§ Exercise instructions
For this exercise, return exactly the lines of the material below that begin at the one with "(339, 663) = (501, 757): grey" and stop after the one with "(934, 587) = (657, 524): yellow key -> none".

§ Extracted material
"""

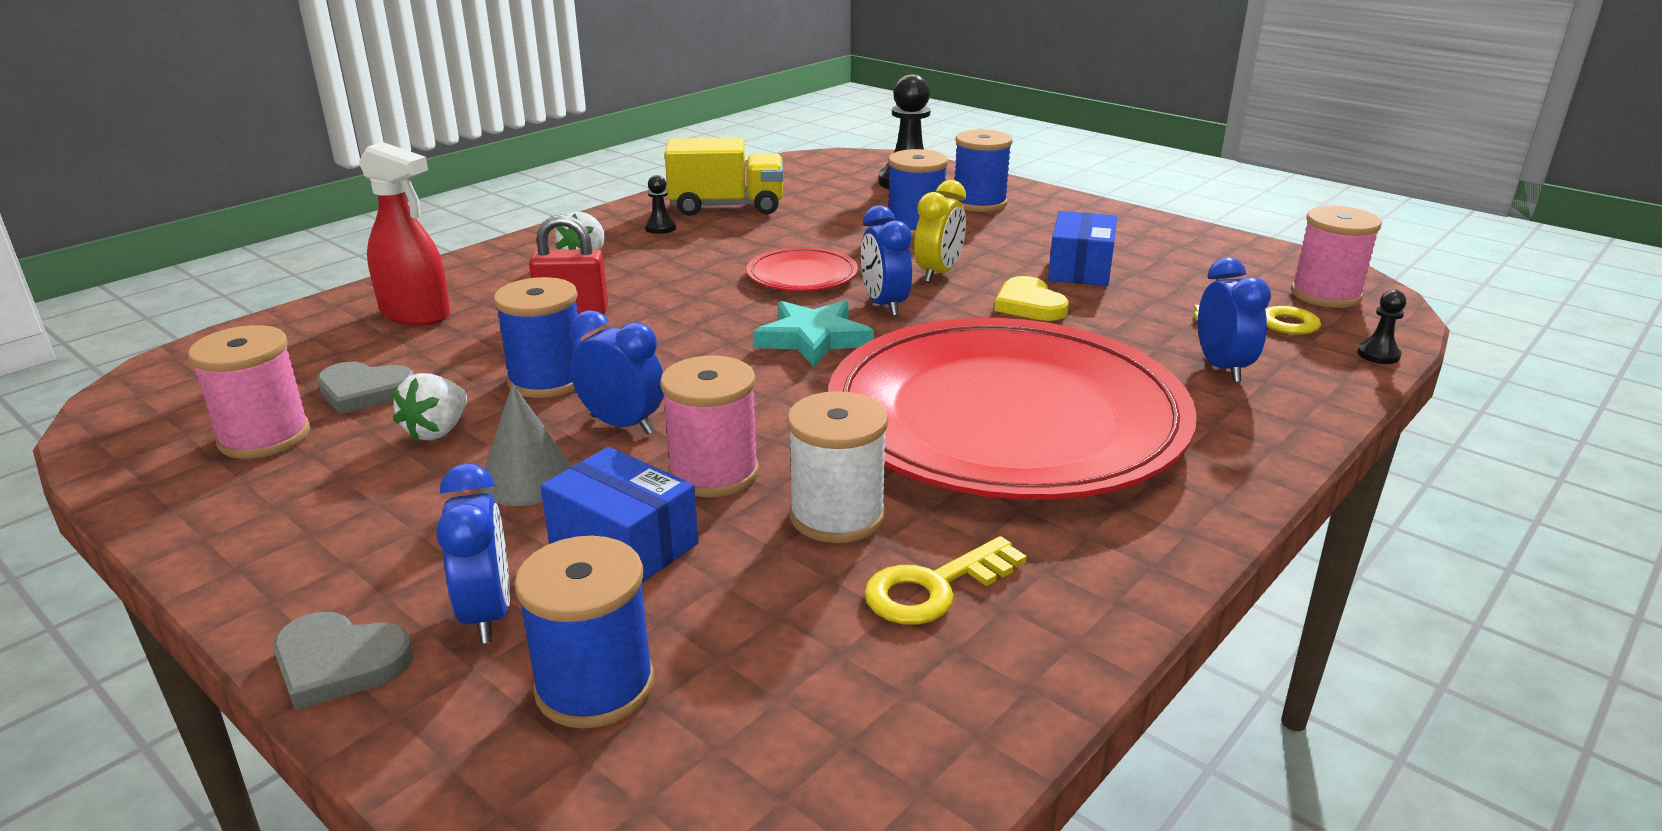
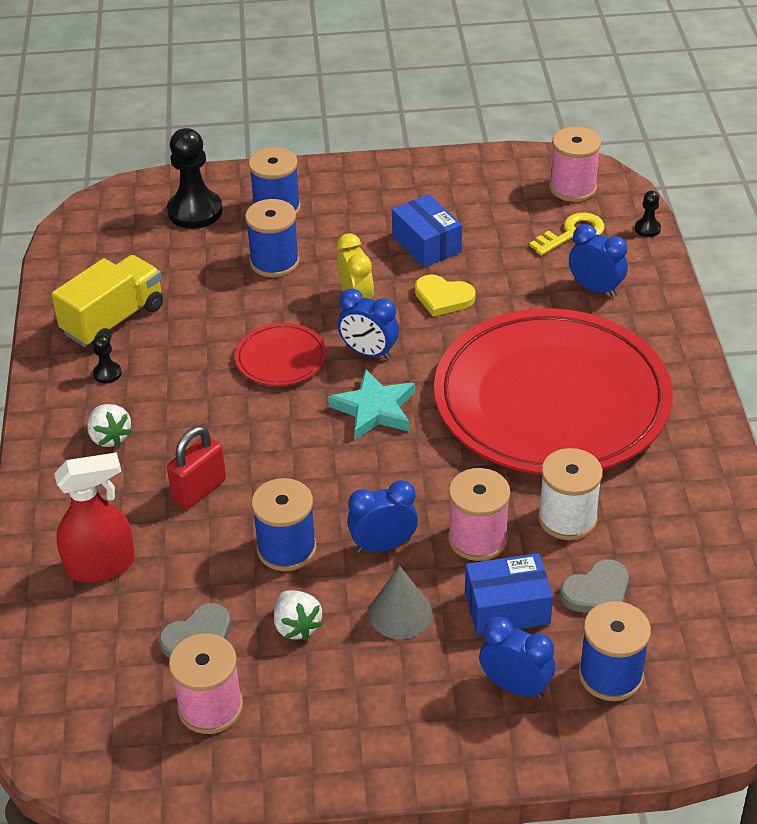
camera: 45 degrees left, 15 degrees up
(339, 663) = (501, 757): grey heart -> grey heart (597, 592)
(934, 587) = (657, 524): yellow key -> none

"""
"""

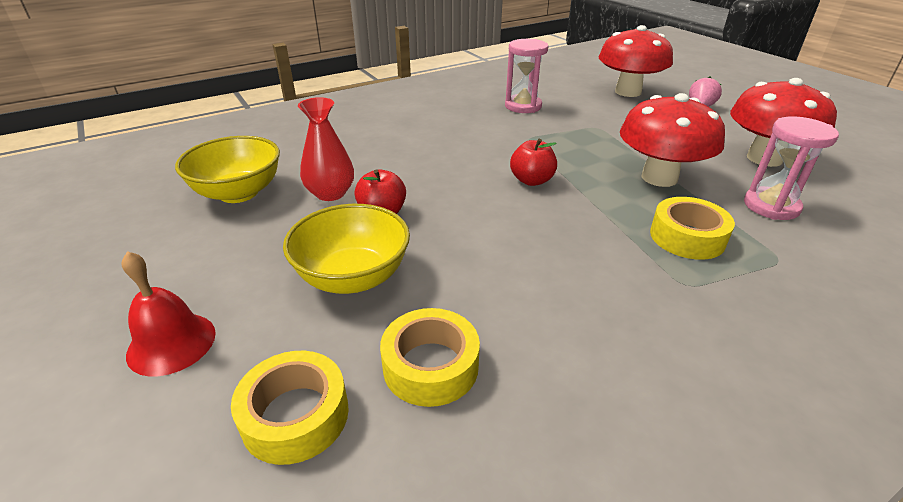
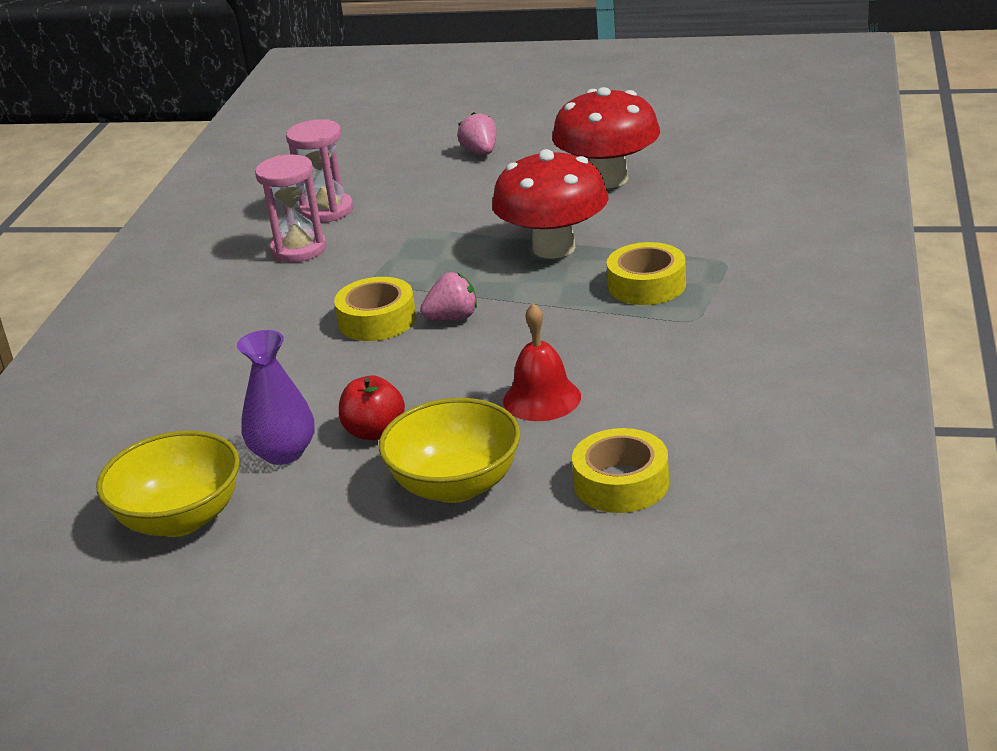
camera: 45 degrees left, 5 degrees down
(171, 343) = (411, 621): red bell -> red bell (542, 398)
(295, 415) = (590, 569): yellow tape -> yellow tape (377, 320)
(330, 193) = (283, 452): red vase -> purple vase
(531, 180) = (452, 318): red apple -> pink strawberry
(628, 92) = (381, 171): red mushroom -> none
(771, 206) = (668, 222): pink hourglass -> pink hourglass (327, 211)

"""

§ Answer box
(339, 663) = (501, 757): grey heart -> grey heart (597, 592)
(934, 587) = (657, 524): yellow key -> none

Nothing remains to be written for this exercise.